(Questions about scenes in images)

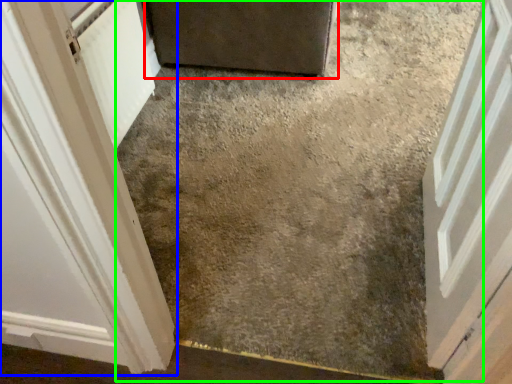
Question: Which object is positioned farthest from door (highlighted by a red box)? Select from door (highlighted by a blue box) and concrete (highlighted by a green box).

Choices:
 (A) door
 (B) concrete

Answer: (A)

==

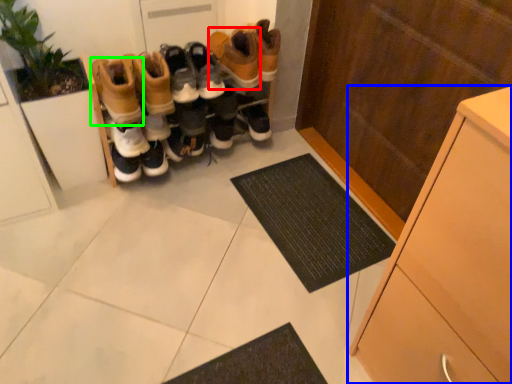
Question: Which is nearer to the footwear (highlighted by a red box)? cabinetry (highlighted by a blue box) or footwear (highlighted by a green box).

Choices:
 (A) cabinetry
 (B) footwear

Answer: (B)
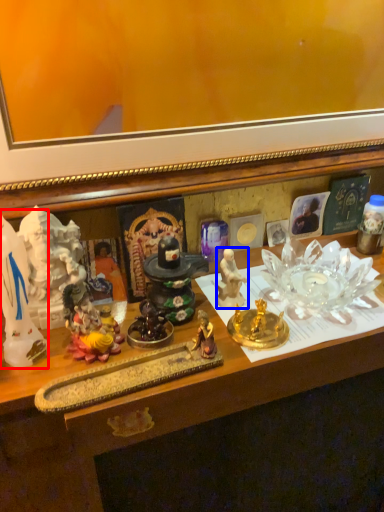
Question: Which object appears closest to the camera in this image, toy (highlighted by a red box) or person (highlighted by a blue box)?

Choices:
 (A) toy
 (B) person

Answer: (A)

● **CHALLENGE**:
Retype the lines of the material from the line containing "Question: Which object is" up to and including the line containing "(B) concrete", without changing anything.

● **WRITTEN ANSWER**:
Question: Which object is positioned farthest from door (highlighted by a red box)? Select from door (highlighted by a blue box) and concrete (highlighted by a green box).

Choices:
 (A) door
 (B) concrete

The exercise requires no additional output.